Aim of the exercise =
Exactly the lines from the one containing "(668, 253) = (392, 461): turquoise" to the last line of the records, inclusive, are to be transcribed; include no others.

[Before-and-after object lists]
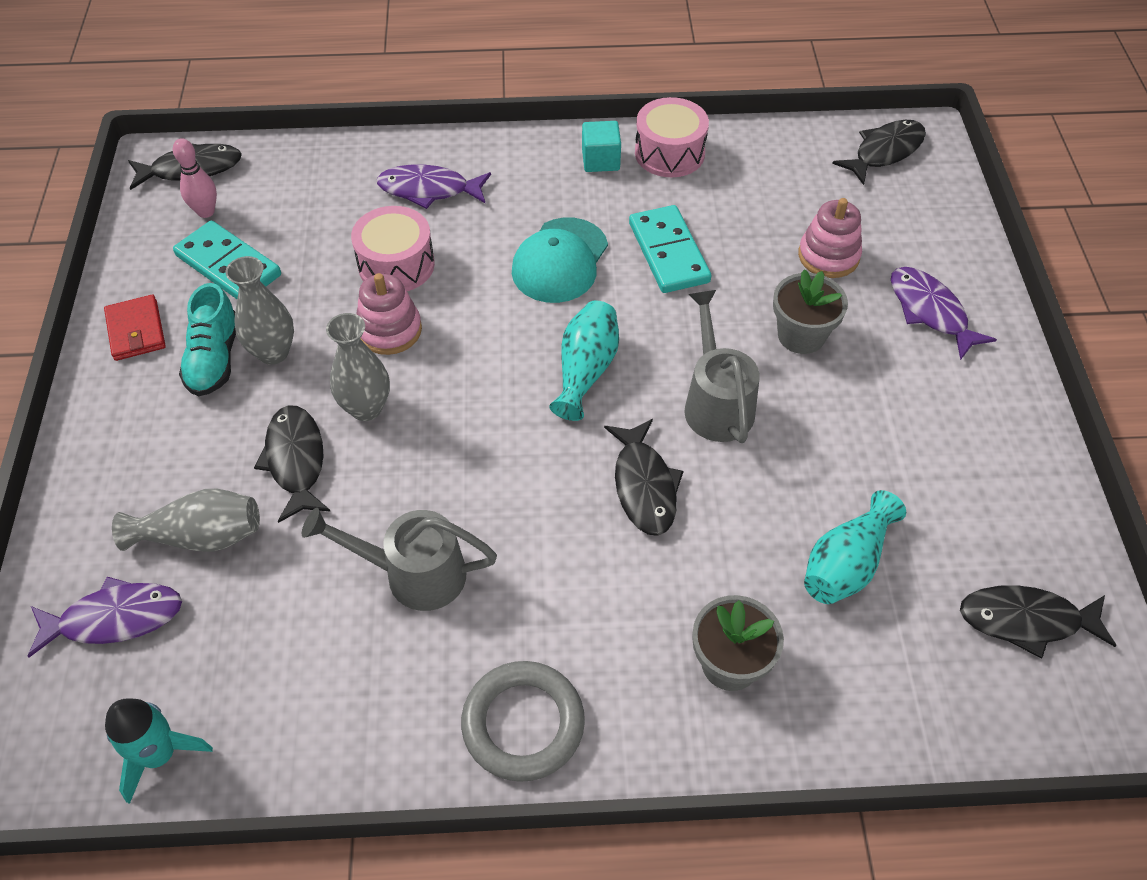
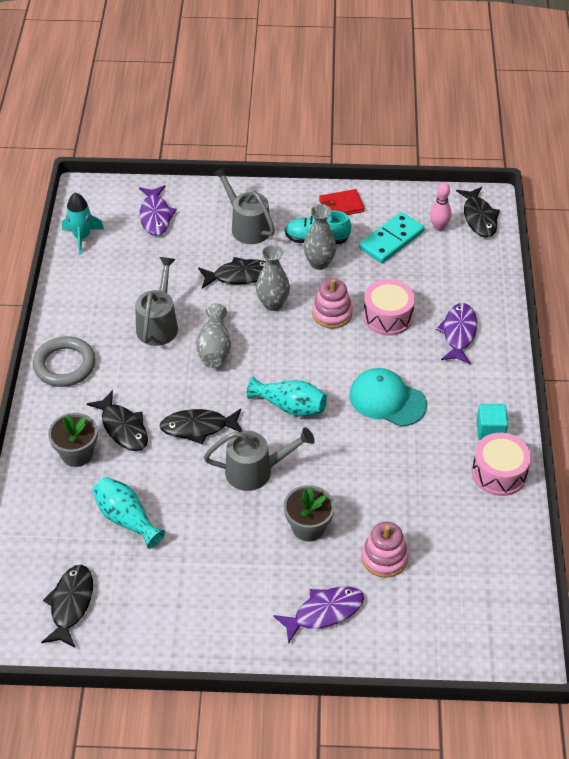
camera: 95 degrees right, 5 degrees down
(167, 461) = (246, 226): none -> grey watering can
(201, 536) = (197, 242): grey vase -> grey vase (214, 348)
(668, 253) = (392, 461): turquoise domino -> none
(884, 152) = (503, 621): black fish -> black fish (123, 428)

Your response =
(668, 253) = (392, 461): turquoise domino -> none
(884, 152) = (503, 621): black fish -> black fish (123, 428)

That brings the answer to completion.